## Written task
From the first line of the records through the line containing "grey cupcake [405,461,461,518]", retype every line exactly and nothing else.

---------- Input records ----------

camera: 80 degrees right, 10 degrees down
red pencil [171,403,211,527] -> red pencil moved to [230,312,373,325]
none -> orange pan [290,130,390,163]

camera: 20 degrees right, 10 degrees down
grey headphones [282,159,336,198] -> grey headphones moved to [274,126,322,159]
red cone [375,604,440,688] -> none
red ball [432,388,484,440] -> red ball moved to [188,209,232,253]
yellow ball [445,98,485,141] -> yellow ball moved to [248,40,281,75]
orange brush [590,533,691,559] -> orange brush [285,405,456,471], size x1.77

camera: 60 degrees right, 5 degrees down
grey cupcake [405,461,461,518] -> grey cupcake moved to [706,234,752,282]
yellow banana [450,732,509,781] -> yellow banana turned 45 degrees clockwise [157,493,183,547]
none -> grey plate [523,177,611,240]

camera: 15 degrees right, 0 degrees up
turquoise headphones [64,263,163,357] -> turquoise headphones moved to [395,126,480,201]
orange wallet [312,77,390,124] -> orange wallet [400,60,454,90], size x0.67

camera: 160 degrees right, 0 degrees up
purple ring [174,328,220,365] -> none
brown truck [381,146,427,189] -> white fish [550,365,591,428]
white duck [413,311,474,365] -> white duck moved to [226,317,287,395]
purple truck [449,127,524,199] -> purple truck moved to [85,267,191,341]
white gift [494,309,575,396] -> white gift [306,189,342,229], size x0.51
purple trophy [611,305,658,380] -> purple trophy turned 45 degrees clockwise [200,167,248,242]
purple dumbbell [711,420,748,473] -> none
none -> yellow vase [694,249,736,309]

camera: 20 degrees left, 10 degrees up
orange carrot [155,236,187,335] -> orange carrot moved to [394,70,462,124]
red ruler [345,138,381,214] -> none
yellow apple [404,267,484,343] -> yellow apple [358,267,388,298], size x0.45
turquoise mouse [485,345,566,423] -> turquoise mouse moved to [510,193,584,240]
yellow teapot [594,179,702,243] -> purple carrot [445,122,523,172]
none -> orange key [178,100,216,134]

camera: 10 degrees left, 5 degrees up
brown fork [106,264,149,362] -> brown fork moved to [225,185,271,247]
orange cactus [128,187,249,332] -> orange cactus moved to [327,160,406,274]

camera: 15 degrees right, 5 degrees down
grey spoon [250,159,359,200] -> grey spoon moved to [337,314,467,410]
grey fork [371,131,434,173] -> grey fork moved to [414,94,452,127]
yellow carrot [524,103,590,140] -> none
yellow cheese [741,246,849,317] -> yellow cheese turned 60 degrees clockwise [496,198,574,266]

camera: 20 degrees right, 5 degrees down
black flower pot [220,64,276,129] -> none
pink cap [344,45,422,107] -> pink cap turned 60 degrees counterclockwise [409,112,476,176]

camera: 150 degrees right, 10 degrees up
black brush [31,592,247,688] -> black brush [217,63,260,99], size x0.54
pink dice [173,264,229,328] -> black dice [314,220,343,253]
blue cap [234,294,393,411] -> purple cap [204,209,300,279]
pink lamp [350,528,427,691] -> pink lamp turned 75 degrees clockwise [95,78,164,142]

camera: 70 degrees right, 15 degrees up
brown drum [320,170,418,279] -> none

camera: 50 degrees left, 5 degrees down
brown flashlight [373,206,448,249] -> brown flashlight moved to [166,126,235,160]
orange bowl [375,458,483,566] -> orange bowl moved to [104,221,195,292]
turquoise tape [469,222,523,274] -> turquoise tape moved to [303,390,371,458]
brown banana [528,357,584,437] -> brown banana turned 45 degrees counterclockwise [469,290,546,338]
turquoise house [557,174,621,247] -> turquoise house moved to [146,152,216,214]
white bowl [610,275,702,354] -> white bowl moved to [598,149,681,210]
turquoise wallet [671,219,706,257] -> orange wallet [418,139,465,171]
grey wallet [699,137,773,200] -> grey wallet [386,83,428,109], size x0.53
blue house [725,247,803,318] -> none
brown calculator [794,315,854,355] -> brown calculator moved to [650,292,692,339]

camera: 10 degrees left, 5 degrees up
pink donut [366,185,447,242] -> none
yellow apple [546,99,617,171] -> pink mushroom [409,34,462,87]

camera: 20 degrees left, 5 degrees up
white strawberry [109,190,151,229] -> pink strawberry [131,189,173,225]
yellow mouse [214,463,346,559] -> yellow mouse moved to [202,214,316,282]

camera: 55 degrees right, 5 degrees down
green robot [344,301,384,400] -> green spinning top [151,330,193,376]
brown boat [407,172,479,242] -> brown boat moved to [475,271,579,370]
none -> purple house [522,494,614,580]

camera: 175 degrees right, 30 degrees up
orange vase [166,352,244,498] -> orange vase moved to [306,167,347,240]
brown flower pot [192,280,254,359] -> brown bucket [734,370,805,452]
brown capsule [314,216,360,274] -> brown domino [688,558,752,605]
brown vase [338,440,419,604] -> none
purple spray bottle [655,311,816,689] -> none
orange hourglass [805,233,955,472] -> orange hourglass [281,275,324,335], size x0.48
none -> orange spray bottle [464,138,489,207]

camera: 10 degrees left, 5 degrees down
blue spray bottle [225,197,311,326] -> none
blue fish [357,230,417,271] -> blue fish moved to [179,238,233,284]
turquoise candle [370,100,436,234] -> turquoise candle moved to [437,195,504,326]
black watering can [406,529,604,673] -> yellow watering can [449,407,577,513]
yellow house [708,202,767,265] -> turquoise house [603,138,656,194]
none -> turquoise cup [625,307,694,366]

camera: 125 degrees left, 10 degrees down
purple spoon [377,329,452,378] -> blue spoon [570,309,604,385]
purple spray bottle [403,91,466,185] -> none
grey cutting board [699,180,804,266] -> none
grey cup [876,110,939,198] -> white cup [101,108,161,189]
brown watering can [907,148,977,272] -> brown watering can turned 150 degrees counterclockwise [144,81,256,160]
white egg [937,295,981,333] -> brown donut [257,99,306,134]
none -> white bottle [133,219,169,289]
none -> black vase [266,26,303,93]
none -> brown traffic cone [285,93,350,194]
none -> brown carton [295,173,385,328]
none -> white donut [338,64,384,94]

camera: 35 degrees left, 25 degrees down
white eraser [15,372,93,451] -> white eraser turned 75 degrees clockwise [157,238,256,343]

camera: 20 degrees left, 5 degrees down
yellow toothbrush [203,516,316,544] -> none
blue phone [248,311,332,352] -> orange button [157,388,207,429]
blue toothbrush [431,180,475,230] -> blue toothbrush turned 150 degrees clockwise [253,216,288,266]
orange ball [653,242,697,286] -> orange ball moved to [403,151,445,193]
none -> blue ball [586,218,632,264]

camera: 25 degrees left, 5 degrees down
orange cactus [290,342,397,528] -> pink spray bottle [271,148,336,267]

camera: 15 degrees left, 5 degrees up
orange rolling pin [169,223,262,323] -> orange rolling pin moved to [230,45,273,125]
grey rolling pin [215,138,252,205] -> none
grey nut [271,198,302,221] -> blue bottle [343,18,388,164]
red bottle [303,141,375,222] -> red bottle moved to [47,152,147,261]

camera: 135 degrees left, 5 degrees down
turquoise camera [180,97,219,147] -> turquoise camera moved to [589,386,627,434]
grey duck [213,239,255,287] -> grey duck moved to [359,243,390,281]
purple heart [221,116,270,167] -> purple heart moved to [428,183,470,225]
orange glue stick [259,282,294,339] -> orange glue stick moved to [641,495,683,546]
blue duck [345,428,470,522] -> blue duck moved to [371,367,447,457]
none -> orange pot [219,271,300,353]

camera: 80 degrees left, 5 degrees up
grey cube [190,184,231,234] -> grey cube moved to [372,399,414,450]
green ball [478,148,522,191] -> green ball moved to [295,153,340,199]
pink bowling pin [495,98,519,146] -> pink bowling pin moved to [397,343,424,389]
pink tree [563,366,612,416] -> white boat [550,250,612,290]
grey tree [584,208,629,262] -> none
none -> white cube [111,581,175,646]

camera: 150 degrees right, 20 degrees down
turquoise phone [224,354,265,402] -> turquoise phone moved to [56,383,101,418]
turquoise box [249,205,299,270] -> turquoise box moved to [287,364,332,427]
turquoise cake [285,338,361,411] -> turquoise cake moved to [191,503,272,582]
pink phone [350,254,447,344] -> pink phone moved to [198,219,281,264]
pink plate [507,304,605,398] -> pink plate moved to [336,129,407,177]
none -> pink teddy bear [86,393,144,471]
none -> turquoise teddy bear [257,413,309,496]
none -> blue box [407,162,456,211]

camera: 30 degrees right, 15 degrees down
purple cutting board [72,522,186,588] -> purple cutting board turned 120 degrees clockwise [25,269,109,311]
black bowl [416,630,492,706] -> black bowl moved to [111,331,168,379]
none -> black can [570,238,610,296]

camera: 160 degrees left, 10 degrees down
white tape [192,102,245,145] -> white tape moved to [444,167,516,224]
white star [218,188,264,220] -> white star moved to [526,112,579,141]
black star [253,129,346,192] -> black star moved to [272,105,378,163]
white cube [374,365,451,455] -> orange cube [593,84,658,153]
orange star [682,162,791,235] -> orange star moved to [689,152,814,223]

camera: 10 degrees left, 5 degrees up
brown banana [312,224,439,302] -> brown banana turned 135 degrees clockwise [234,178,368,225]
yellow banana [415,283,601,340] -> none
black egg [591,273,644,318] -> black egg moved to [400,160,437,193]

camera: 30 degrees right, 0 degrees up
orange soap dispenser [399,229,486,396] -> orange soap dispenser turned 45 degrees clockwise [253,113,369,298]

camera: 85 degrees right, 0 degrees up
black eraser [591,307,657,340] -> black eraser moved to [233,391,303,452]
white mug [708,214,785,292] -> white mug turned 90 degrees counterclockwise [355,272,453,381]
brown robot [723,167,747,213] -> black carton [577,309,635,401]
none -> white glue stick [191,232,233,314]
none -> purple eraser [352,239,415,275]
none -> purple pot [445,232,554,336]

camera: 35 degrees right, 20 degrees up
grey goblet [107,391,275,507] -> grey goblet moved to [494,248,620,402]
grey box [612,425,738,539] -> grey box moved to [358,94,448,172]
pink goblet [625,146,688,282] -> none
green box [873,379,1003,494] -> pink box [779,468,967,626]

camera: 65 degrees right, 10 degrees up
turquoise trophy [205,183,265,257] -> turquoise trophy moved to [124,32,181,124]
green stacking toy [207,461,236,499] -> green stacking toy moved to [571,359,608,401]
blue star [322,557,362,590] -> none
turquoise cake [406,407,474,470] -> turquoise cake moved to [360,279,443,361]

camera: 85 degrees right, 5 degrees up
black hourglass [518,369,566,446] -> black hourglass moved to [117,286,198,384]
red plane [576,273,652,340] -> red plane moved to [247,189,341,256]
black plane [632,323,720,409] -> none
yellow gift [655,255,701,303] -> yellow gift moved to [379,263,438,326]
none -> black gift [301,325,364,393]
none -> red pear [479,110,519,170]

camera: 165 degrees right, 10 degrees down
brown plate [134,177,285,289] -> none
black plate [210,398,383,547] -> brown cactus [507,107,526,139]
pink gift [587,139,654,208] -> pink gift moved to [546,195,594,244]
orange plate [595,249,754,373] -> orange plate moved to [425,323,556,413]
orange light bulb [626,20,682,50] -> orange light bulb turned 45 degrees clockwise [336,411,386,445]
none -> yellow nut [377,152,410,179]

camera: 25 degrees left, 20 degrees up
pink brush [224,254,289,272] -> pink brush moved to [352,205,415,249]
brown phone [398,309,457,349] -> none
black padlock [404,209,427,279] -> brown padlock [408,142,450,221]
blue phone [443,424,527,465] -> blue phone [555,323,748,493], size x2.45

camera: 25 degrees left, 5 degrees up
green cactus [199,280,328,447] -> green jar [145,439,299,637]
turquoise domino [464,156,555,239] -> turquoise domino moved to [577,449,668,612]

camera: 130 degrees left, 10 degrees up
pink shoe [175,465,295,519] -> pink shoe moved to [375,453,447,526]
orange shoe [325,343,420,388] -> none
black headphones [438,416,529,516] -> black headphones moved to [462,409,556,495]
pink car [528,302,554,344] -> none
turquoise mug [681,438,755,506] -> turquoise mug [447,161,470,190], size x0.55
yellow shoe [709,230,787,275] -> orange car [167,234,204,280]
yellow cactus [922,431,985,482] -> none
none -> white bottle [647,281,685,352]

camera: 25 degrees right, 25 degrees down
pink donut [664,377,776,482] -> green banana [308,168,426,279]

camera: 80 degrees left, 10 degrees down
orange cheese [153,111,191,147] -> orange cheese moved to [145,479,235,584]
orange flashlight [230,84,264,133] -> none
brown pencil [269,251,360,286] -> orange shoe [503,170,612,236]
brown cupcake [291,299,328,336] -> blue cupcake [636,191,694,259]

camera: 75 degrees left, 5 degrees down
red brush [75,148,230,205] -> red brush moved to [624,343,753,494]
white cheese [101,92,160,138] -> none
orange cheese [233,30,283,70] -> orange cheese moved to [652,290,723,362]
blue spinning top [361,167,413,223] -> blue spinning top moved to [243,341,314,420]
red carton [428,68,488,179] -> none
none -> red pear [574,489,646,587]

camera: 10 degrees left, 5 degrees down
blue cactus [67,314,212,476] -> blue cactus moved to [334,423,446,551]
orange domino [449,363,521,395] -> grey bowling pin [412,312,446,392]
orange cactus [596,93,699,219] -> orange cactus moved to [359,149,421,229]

----------

## Output
camera: 80 degrees right, 10 degrees down
red pencil [171,403,211,527] -> red pencil moved to [230,312,373,325]
none -> orange pan [290,130,390,163]

camera: 20 degrees right, 10 degrees down
grey headphones [282,159,336,198] -> grey headphones moved to [274,126,322,159]
red cone [375,604,440,688] -> none
red ball [432,388,484,440] -> red ball moved to [188,209,232,253]
yellow ball [445,98,485,141] -> yellow ball moved to [248,40,281,75]
orange brush [590,533,691,559] -> orange brush [285,405,456,471], size x1.77

camera: 60 degrees right, 5 degrees down
grey cupcake [405,461,461,518] -> grey cupcake moved to [706,234,752,282]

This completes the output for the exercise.